Recorded data =
== Segment start ==

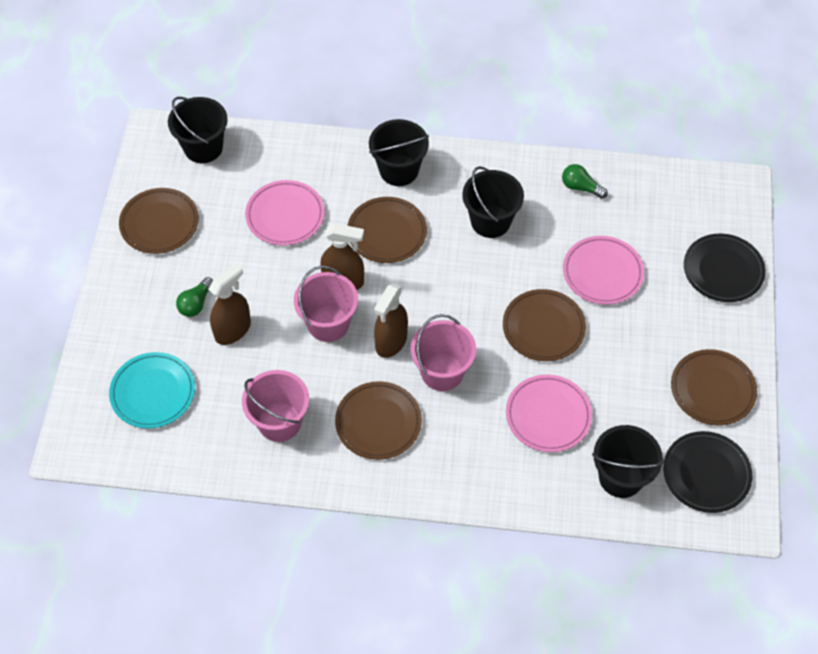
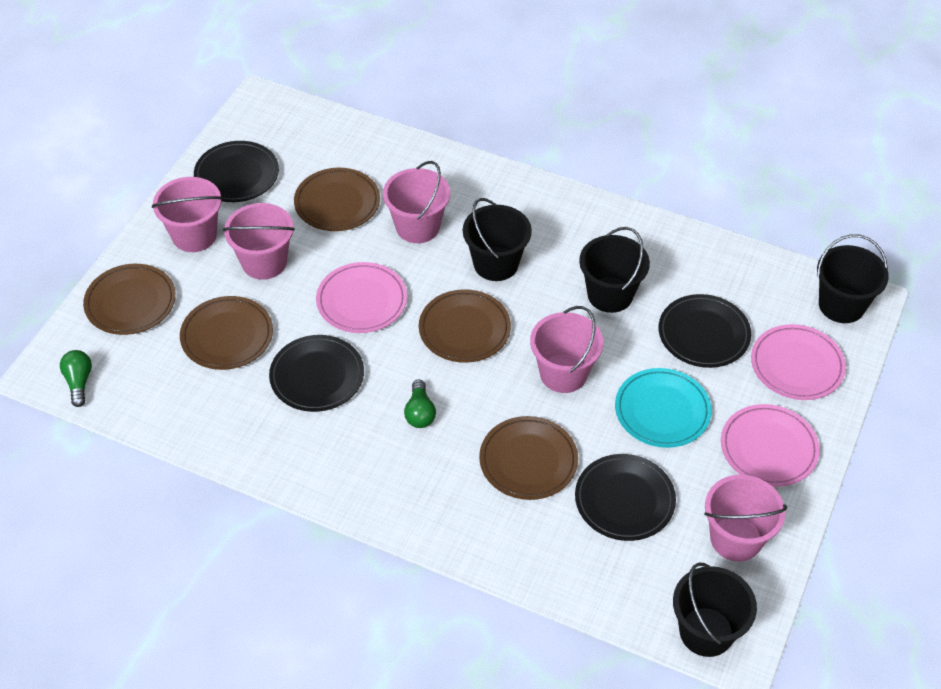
black plate: 2 -> 4
brown spray bottle: 3 -> 0
pink bucket: 3 -> 5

== Segment end ==

Return the material verbatim; the images are not to appear in the copy.

Response below =
black plate: 2 -> 4
brown spray bottle: 3 -> 0
pink bucket: 3 -> 5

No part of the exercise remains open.